Your assignment:
Return the entries verbatim and drop every picture.

Listed entries:
= Beginning of Section =

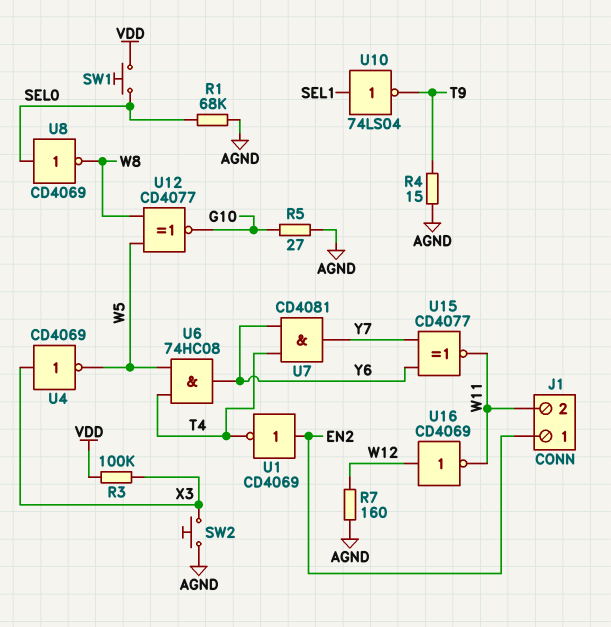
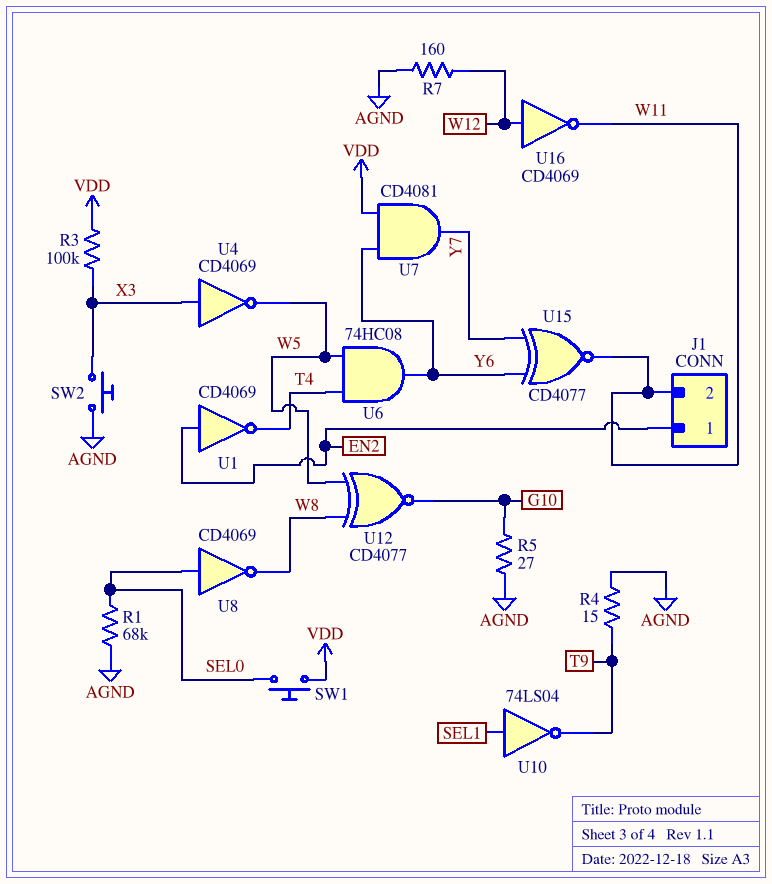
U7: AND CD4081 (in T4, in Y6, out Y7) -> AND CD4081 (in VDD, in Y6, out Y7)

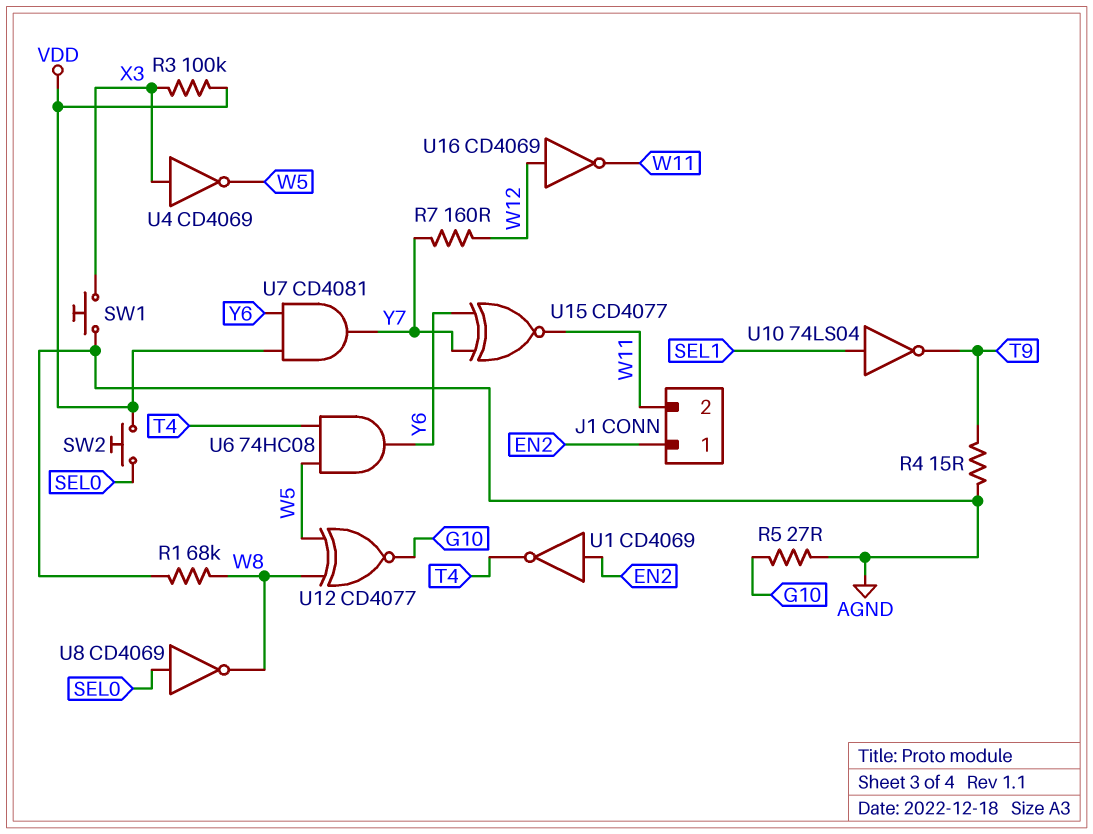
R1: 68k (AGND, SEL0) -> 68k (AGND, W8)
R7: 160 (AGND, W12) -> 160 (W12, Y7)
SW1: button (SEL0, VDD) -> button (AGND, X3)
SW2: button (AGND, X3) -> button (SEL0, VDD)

= End of Section =

Your response:
U7: AND CD4081 (in T4, in Y6, out Y7) -> AND CD4081 (in VDD, in Y6, out Y7)

R1: 68k (AGND, SEL0) -> 68k (AGND, W8)
R7: 160 (AGND, W12) -> 160 (W12, Y7)
SW1: button (SEL0, VDD) -> button (AGND, X3)
SW2: button (AGND, X3) -> button (SEL0, VDD)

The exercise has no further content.